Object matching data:
##############################
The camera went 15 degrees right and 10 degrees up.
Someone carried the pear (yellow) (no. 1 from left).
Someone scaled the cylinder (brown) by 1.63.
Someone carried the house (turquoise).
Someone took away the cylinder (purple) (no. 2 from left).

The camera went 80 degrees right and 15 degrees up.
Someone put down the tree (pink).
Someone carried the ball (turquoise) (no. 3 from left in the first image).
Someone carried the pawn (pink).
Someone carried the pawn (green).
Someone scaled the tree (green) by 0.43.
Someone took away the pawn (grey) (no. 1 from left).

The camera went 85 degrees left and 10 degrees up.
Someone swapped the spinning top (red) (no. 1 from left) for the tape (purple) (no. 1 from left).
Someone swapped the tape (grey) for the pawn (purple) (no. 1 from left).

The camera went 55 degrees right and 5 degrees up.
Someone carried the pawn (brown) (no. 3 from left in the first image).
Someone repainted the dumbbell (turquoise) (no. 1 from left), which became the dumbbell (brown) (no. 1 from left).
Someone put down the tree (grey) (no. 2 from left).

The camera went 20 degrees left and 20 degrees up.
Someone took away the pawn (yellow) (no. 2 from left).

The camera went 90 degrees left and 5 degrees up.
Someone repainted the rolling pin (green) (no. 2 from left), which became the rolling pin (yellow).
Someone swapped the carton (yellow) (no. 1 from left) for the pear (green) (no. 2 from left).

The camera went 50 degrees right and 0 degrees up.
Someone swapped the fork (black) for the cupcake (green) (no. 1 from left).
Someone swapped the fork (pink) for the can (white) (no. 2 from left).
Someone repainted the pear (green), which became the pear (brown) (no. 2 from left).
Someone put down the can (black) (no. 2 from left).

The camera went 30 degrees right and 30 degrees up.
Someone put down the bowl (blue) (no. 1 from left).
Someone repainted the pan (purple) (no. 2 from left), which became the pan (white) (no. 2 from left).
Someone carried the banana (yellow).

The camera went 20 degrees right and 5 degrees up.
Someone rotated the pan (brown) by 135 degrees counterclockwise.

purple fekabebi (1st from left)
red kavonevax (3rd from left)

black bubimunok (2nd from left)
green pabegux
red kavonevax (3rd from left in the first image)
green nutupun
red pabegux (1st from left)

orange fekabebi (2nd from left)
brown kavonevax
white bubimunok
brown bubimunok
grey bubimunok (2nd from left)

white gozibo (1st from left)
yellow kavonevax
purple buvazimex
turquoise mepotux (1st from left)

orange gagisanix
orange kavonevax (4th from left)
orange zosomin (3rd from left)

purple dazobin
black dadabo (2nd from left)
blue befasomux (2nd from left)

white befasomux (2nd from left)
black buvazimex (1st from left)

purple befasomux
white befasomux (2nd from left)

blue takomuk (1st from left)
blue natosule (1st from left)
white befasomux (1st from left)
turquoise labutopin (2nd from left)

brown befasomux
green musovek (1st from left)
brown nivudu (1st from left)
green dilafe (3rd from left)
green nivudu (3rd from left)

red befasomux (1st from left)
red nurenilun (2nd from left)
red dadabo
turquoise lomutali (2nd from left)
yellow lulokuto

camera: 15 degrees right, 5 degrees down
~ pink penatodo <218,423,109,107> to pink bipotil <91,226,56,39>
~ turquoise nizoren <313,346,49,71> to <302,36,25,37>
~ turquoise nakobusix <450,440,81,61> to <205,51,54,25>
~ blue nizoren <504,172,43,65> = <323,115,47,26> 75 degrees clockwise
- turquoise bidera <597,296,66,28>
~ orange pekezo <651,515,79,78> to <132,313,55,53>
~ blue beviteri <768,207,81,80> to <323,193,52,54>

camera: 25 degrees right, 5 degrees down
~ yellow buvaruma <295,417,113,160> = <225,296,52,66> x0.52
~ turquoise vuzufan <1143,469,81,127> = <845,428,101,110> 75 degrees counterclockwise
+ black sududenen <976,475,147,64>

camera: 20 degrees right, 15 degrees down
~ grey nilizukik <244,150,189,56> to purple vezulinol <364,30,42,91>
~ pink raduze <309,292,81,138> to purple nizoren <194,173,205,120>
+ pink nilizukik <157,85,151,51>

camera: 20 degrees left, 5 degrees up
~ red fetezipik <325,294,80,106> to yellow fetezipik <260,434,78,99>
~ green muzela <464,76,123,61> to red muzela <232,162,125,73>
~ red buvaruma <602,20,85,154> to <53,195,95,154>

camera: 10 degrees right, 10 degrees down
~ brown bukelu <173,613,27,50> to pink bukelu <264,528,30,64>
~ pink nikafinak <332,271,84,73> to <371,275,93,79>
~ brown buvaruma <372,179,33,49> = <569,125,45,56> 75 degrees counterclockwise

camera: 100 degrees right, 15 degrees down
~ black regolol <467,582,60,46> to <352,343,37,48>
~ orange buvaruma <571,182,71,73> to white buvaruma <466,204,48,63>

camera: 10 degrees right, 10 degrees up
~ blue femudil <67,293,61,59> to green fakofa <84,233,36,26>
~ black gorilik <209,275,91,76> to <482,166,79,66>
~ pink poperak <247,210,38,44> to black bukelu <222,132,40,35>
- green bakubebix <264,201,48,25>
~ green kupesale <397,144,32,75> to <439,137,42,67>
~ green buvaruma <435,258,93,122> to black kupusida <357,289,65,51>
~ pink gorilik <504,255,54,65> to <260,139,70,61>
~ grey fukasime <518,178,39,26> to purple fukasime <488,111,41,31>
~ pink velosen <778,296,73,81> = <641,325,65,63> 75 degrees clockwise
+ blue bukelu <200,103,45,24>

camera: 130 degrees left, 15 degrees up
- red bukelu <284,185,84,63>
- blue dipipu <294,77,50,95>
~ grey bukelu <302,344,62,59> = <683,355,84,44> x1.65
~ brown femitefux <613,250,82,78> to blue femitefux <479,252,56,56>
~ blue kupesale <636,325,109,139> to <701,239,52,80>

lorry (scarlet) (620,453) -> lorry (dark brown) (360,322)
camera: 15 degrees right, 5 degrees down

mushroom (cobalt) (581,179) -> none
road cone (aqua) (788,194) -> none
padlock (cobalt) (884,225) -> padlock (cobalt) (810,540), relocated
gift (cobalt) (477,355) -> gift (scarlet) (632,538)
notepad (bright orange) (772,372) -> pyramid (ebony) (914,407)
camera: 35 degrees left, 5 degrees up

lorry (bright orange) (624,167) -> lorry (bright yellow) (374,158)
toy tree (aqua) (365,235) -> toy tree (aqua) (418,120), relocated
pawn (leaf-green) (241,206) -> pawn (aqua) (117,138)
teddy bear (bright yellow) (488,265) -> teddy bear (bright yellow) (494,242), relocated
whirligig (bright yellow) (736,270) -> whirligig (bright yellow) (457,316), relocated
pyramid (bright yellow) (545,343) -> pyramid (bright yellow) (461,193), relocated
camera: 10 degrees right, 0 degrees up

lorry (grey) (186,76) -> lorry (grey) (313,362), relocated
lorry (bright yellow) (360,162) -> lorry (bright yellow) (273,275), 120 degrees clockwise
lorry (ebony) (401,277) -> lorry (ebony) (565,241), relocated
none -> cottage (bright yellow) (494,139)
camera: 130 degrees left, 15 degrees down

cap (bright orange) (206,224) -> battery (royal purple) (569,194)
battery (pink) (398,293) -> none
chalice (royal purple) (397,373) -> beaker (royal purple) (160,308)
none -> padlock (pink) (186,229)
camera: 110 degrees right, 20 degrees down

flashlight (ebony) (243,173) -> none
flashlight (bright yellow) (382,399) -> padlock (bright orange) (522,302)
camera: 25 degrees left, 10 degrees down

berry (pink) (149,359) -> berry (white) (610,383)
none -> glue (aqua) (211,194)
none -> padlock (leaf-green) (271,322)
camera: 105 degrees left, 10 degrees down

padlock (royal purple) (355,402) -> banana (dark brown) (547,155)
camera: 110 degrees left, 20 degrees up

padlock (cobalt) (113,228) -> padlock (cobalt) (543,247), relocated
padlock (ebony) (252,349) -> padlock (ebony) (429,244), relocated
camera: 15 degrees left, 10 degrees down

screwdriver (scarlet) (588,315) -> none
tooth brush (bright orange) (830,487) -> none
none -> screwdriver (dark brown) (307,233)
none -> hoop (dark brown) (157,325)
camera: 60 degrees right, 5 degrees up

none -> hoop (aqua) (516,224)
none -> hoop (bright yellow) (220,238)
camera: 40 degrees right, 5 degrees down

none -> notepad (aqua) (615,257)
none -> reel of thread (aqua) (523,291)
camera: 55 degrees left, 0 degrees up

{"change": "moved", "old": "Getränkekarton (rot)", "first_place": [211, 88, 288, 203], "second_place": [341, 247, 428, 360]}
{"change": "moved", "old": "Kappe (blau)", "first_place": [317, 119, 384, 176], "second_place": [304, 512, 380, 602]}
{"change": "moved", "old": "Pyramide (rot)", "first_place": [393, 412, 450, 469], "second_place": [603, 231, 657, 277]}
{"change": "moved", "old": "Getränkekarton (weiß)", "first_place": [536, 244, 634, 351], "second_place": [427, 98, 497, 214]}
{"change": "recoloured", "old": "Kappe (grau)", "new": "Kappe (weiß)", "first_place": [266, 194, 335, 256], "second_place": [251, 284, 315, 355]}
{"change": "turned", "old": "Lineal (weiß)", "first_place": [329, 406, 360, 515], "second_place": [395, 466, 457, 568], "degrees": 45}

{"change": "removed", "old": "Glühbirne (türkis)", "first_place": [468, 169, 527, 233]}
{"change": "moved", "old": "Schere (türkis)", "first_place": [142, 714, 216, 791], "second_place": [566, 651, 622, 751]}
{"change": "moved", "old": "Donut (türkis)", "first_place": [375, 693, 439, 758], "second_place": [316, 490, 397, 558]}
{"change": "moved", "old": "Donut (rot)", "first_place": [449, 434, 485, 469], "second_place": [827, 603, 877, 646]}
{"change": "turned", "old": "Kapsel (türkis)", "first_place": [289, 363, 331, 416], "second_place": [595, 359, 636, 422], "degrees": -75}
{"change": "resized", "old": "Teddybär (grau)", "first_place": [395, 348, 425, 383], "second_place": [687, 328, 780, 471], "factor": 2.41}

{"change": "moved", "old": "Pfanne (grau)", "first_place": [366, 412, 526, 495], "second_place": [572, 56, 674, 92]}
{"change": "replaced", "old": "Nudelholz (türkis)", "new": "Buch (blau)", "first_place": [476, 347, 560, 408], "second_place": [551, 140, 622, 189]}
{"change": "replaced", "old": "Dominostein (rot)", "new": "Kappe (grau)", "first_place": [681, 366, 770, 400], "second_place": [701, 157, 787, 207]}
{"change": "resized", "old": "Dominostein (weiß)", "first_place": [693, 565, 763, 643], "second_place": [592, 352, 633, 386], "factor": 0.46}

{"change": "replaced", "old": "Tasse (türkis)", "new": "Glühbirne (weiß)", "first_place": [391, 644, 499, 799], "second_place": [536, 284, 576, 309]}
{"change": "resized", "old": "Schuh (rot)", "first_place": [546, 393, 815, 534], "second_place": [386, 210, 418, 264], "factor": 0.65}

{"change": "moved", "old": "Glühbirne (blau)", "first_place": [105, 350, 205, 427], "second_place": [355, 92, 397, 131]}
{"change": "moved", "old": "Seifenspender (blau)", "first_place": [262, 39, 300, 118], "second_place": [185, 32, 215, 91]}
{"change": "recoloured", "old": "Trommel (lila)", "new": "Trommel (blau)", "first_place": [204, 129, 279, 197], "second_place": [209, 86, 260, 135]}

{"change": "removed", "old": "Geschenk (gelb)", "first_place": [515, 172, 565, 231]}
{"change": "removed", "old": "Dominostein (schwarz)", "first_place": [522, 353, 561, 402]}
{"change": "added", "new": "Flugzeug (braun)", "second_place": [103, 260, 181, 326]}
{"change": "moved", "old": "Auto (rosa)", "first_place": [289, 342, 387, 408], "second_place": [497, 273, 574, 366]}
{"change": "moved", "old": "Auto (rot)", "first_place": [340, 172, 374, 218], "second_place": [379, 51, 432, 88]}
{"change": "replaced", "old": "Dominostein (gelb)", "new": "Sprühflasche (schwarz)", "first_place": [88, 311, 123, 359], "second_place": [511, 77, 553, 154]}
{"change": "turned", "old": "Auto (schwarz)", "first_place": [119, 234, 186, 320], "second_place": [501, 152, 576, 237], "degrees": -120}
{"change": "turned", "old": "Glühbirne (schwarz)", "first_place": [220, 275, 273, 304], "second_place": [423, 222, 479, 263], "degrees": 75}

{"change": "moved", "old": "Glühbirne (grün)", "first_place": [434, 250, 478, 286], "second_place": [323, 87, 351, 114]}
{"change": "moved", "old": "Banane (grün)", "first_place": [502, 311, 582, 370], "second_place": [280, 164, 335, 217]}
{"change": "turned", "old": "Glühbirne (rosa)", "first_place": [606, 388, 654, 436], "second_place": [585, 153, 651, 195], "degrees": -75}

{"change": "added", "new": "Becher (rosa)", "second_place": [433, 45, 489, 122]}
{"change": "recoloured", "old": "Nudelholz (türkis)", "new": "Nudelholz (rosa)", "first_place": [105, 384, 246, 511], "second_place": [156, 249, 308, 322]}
##############################
--- THE PROBLEM ---
Work through the records above line by line and count those that hold the string "Getränkekarton". Give only the result.

--- TASK OUTPUT ---
2